*** Input material ***

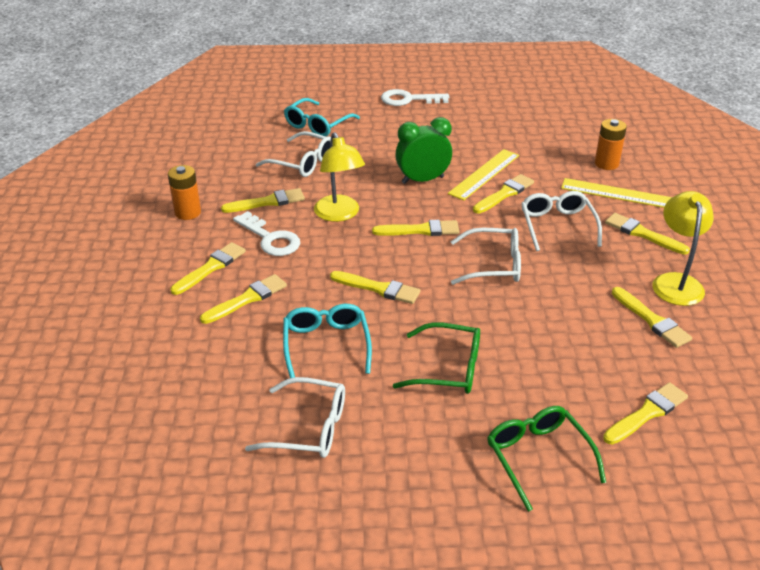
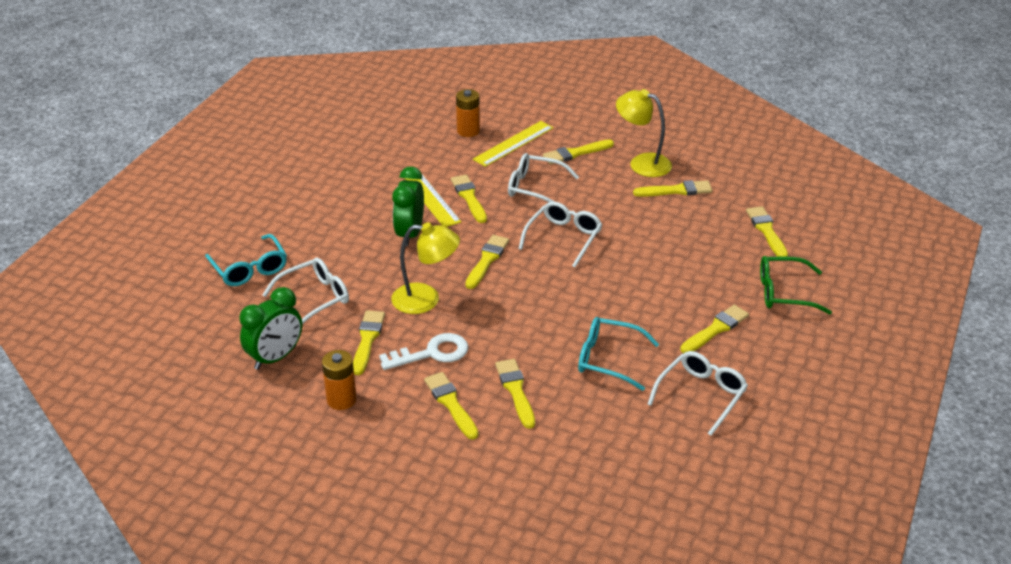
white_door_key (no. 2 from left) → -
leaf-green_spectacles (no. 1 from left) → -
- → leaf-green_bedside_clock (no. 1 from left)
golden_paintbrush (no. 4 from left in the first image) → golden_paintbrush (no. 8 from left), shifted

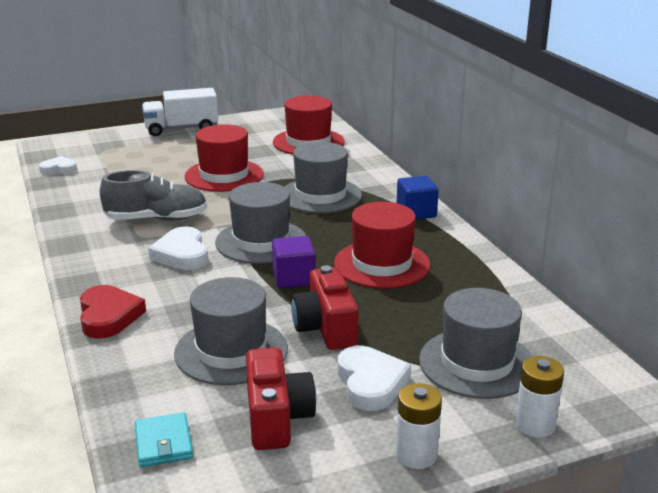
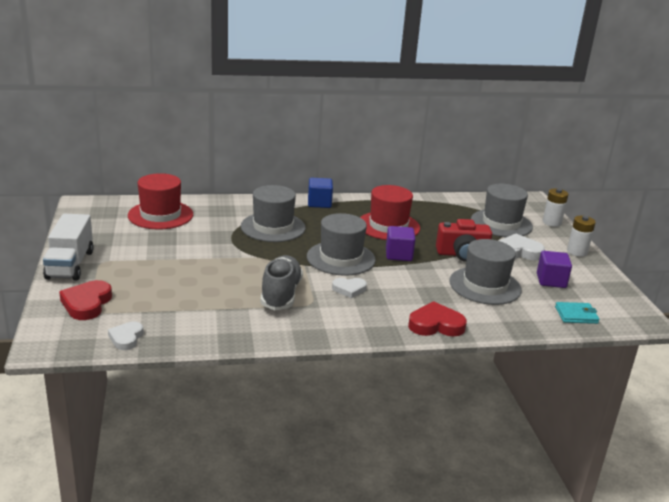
red_top_hat (no. 1 from left) → -
- → red_heart_shape (no. 1 from left)
red_photo_camera (no. 1 from left) → violet_cube (no. 2 from left)
white_heart_shape (no. 2 from left), x0.65

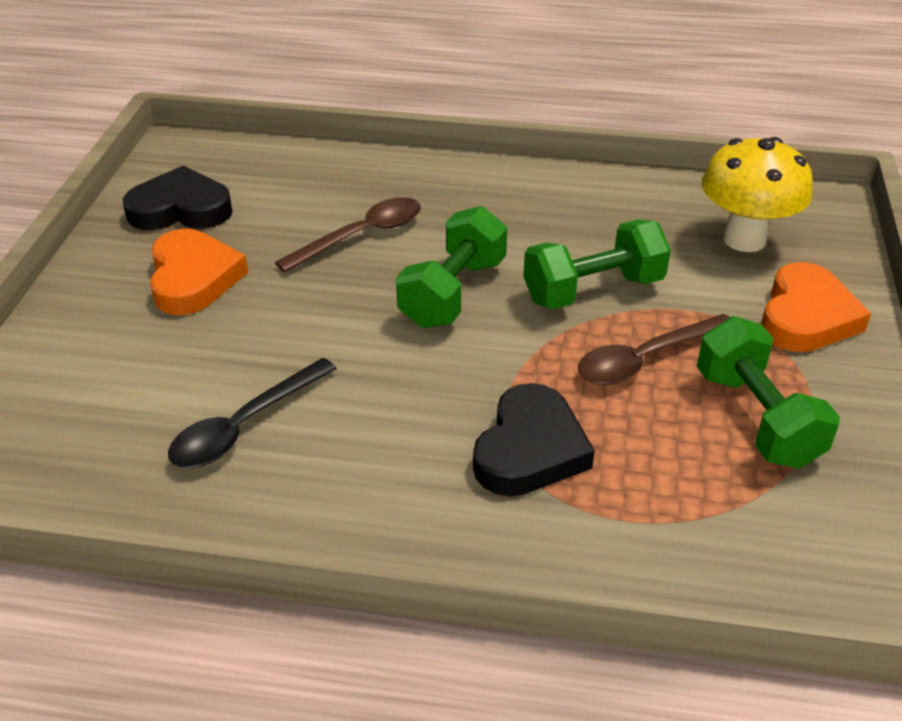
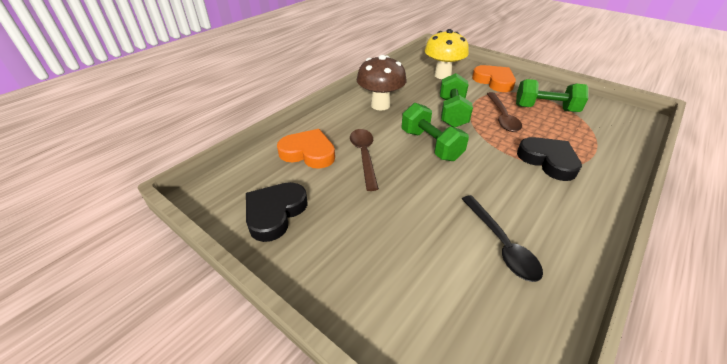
- → russet_mushroom
bright_orange_heart_shape (no. 1 from left), shifted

*** End of Input material ***

All that should appear in the response is the run of lines from the one with "- → red_heart_shape (no. 1 from left)" through the final line of the records, restated exactly, with pictures omitted.

Exercise output:
- → red_heart_shape (no. 1 from left)
red_photo_camera (no. 1 from left) → violet_cube (no. 2 from left)
white_heart_shape (no. 2 from left), x0.65

- → russet_mushroom
bright_orange_heart_shape (no. 1 from left), shifted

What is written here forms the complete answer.